-- START OF Supplied material --

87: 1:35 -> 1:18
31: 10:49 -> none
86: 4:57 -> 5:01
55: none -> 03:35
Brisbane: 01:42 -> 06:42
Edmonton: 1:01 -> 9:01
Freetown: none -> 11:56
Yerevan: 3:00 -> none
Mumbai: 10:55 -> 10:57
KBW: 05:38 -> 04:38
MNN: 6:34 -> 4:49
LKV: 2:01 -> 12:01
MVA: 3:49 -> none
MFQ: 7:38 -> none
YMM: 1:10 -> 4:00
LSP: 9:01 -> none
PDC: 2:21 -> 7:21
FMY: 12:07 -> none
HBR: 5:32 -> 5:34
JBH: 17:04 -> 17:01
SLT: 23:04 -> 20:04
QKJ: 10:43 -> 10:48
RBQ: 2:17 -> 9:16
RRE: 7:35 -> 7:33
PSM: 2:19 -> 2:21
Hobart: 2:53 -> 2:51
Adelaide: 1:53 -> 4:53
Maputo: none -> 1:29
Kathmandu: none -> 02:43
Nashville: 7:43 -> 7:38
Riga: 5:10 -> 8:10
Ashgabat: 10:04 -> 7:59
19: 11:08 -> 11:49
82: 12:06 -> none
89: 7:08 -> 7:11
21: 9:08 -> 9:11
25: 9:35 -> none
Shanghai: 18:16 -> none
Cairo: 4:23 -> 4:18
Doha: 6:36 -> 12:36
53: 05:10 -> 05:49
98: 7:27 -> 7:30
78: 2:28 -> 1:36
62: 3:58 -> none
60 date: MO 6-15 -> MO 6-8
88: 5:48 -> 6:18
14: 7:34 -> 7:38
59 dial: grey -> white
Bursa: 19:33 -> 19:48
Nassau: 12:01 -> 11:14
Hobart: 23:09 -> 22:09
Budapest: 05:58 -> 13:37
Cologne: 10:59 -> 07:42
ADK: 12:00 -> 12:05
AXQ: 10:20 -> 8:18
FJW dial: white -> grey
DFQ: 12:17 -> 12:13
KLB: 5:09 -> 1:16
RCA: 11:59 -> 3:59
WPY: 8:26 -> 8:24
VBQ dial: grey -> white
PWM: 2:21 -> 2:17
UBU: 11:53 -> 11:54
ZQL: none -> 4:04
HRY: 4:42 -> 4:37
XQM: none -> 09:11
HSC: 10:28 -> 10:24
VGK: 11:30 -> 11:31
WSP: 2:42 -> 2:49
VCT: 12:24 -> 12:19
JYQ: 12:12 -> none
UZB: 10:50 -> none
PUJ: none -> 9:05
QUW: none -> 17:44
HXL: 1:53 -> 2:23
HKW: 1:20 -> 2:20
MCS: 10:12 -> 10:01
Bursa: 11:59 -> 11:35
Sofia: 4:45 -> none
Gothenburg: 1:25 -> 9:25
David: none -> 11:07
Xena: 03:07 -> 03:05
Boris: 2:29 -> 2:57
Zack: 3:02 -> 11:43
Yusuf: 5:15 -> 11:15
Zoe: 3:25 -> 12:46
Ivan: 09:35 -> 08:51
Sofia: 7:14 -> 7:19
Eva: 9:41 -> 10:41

-- END OF Supplied material --

> Written exercise
Change every "dial" in the material above to "face". Leave the rest of each line unchanged.

> Result of this exercise
87: 1:35 -> 1:18
31: 10:49 -> none
86: 4:57 -> 5:01
55: none -> 03:35
Brisbane: 01:42 -> 06:42
Edmonton: 1:01 -> 9:01
Freetown: none -> 11:56
Yerevan: 3:00 -> none
Mumbai: 10:55 -> 10:57
KBW: 05:38 -> 04:38
MNN: 6:34 -> 4:49
LKV: 2:01 -> 12:01
MVA: 3:49 -> none
MFQ: 7:38 -> none
YMM: 1:10 -> 4:00
LSP: 9:01 -> none
PDC: 2:21 -> 7:21
FMY: 12:07 -> none
HBR: 5:32 -> 5:34
JBH: 17:04 -> 17:01
SLT: 23:04 -> 20:04
QKJ: 10:43 -> 10:48
RBQ: 2:17 -> 9:16
RRE: 7:35 -> 7:33
PSM: 2:19 -> 2:21
Hobart: 2:53 -> 2:51
Adelaide: 1:53 -> 4:53
Maputo: none -> 1:29
Kathmandu: none -> 02:43
Nashville: 7:43 -> 7:38
Riga: 5:10 -> 8:10
Ashgabat: 10:04 -> 7:59
19: 11:08 -> 11:49
82: 12:06 -> none
89: 7:08 -> 7:11
21: 9:08 -> 9:11
25: 9:35 -> none
Shanghai: 18:16 -> none
Cairo: 4:23 -> 4:18
Doha: 6:36 -> 12:36
53: 05:10 -> 05:49
98: 7:27 -> 7:30
78: 2:28 -> 1:36
62: 3:58 -> none
60 date: MO 6-15 -> MO 6-8
88: 5:48 -> 6:18
14: 7:34 -> 7:38
59 face: grey -> white
Bursa: 19:33 -> 19:48
Nassau: 12:01 -> 11:14
Hobart: 23:09 -> 22:09
Budapest: 05:58 -> 13:37
Cologne: 10:59 -> 07:42
ADK: 12:00 -> 12:05
AXQ: 10:20 -> 8:18
FJW face: white -> grey
DFQ: 12:17 -> 12:13
KLB: 5:09 -> 1:16
RCA: 11:59 -> 3:59
WPY: 8:26 -> 8:24
VBQ face: grey -> white
PWM: 2:21 -> 2:17
UBU: 11:53 -> 11:54
ZQL: none -> 4:04
HRY: 4:42 -> 4:37
XQM: none -> 09:11
HSC: 10:28 -> 10:24
VGK: 11:30 -> 11:31
WSP: 2:42 -> 2:49
VCT: 12:24 -> 12:19
JYQ: 12:12 -> none
UZB: 10:50 -> none
PUJ: none -> 9:05
QUW: none -> 17:44
HXL: 1:53 -> 2:23
HKW: 1:20 -> 2:20
MCS: 10:12 -> 10:01
Bursa: 11:59 -> 11:35
Sofia: 4:45 -> none
Gothenburg: 1:25 -> 9:25
David: none -> 11:07
Xena: 03:07 -> 03:05
Boris: 2:29 -> 2:57
Zack: 3:02 -> 11:43
Yusuf: 5:15 -> 11:15
Zoe: 3:25 -> 12:46
Ivan: 09:35 -> 08:51
Sofia: 7:14 -> 7:19
Eva: 9:41 -> 10:41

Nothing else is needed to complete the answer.